• Supplied information
################

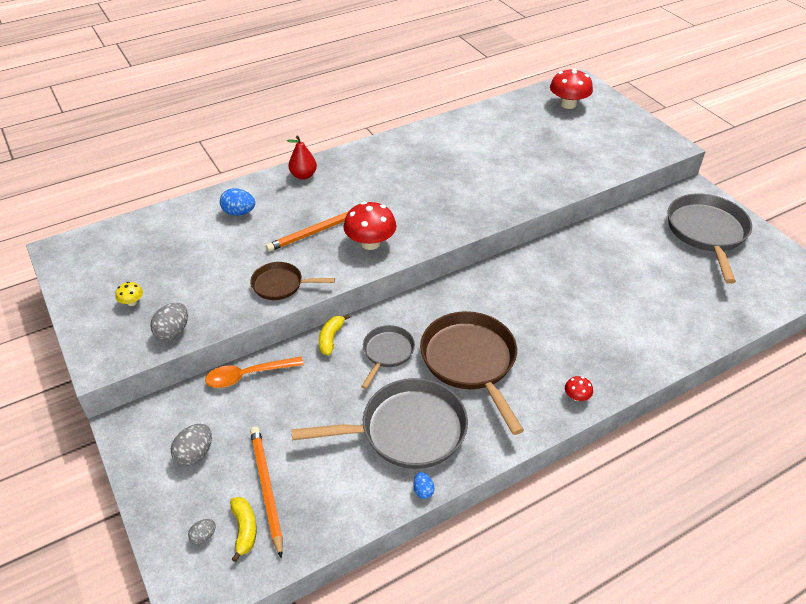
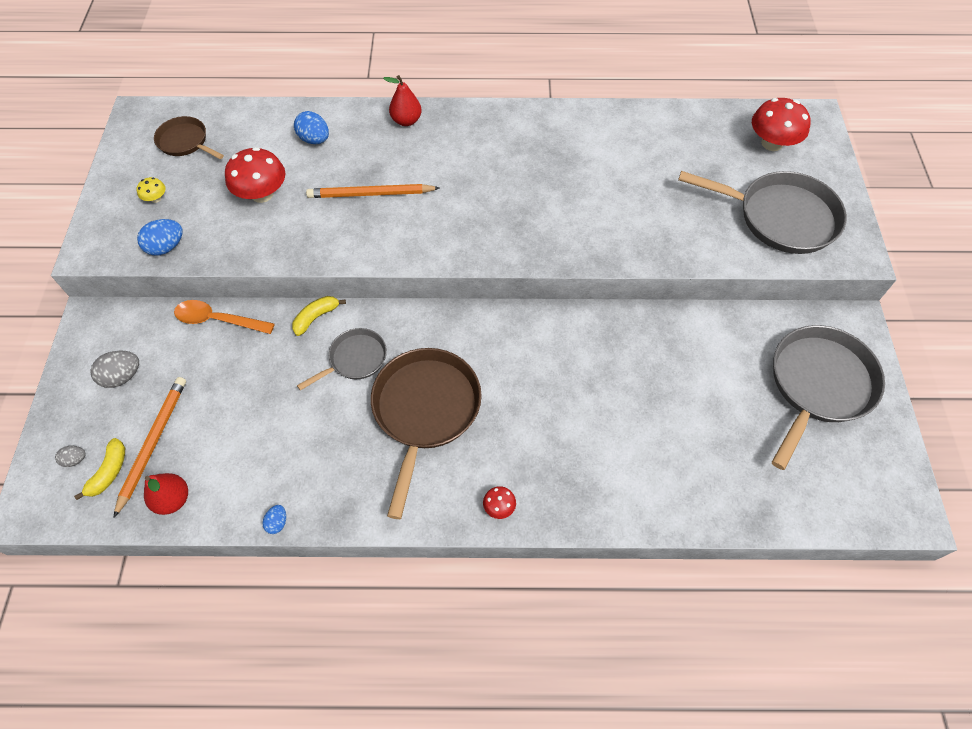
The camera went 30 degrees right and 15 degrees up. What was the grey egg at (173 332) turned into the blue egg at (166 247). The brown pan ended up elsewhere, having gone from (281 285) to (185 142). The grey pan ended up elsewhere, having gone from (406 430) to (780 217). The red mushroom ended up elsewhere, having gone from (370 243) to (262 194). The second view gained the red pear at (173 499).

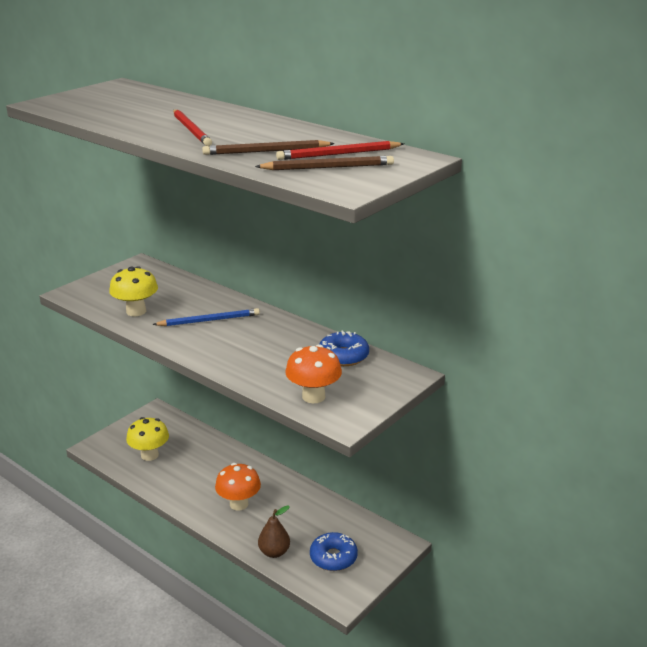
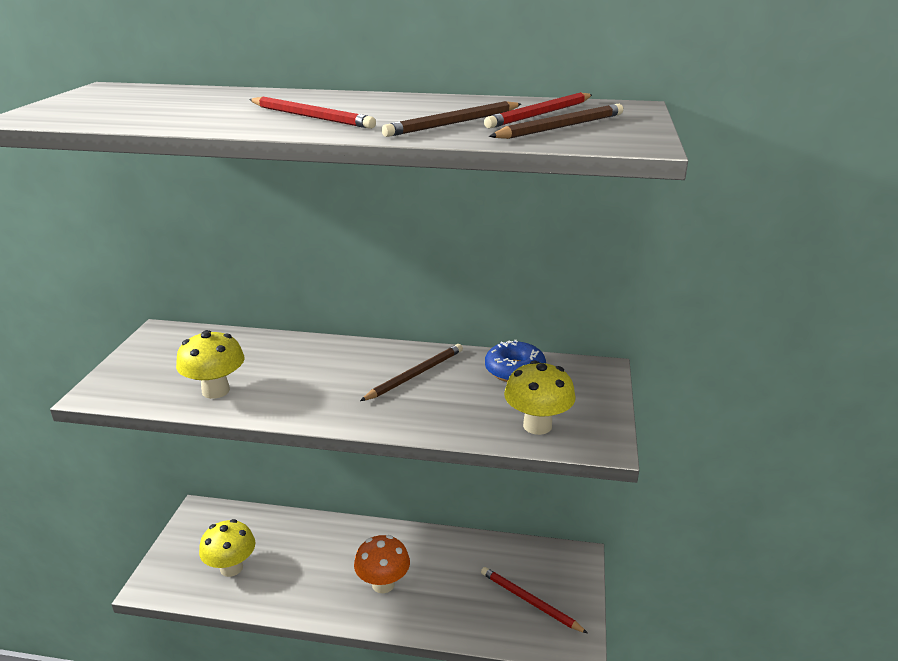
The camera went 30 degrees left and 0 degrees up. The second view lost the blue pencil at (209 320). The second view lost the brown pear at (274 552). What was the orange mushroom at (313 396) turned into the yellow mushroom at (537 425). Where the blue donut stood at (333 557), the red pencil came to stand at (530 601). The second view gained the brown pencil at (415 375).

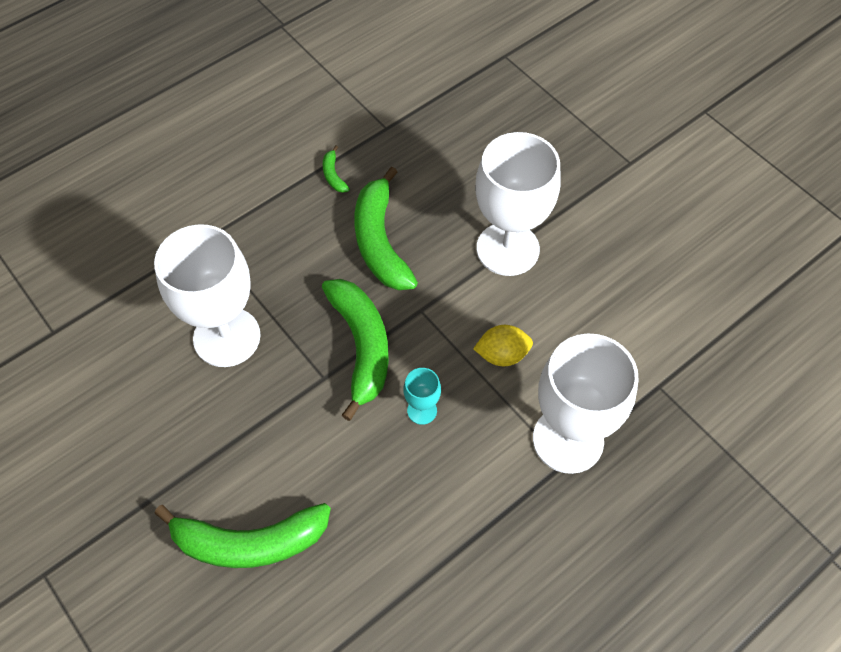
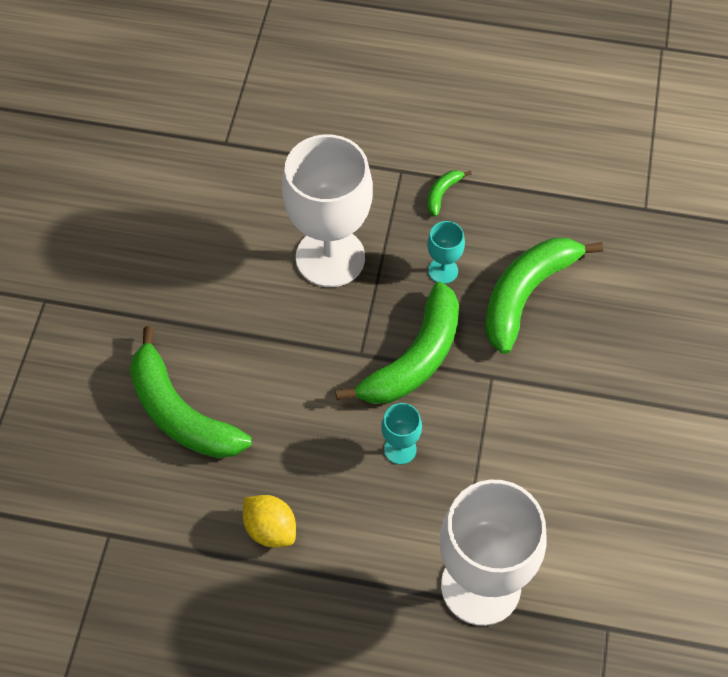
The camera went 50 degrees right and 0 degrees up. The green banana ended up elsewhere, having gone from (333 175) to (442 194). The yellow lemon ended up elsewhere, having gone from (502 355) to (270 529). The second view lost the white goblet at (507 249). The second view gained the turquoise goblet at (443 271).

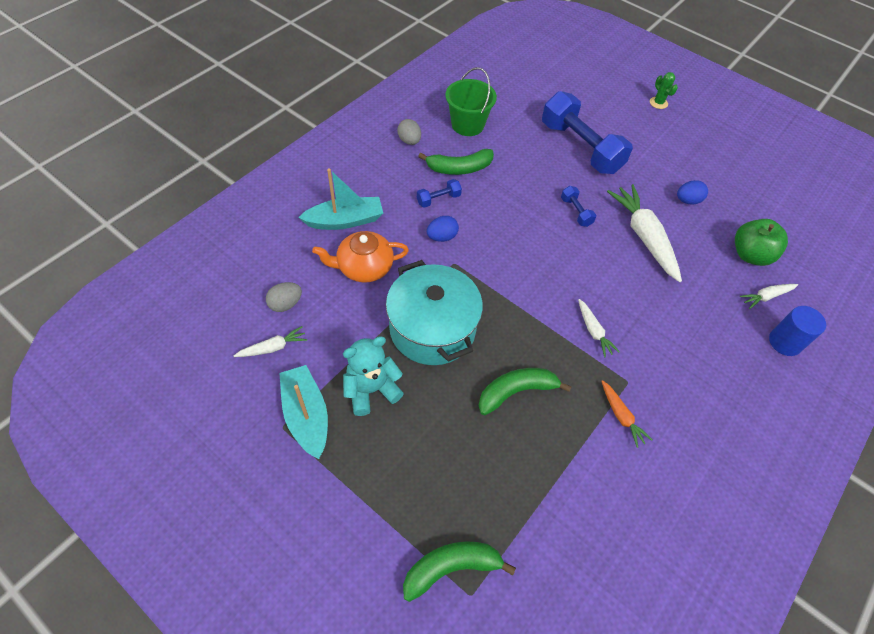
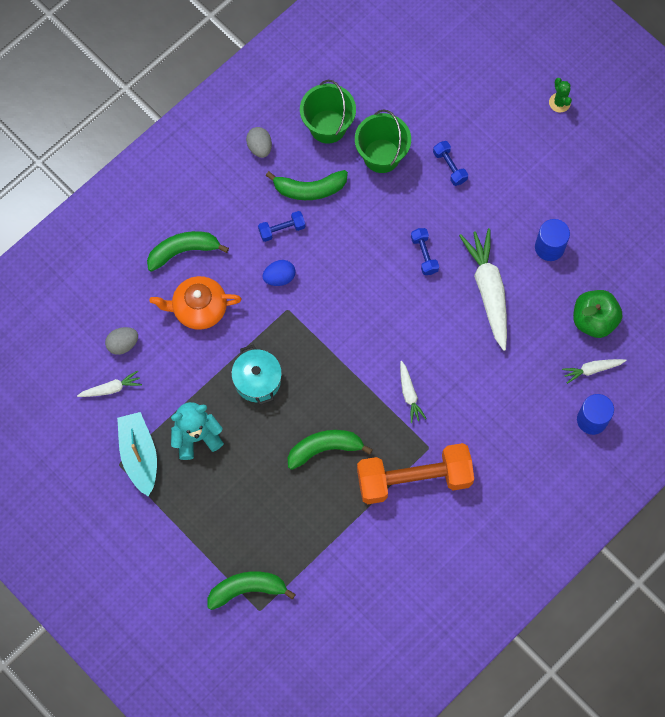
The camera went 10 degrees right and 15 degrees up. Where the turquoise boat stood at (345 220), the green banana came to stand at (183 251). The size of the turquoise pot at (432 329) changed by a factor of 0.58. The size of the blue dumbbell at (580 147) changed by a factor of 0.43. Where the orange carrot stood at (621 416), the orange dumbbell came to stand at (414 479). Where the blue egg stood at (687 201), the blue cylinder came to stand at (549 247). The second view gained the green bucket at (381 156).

################

• Problem description
Pick out all lines from the data above in which the word "turned" appears.

• Task output
The camera went 30 degrees right and 15 degrees up. What was the grey egg at (173 332) turned into the blue egg at (166 247). The brown pan ended up elsewhere, having gone from (281 285) to (185 142). The grey pan ended up elsewhere, having gone from (406 430) to (780 217). The red mushroom ended up elsewhere, having gone from (370 243) to (262 194). The second view gained the red pear at (173 499).
The camera went 30 degrees left and 0 degrees up. The second view lost the blue pencil at (209 320). The second view lost the brown pear at (274 552). What was the orange mushroom at (313 396) turned into the yellow mushroom at (537 425). Where the blue donut stood at (333 557), the red pencil came to stand at (530 601). The second view gained the brown pencil at (415 375).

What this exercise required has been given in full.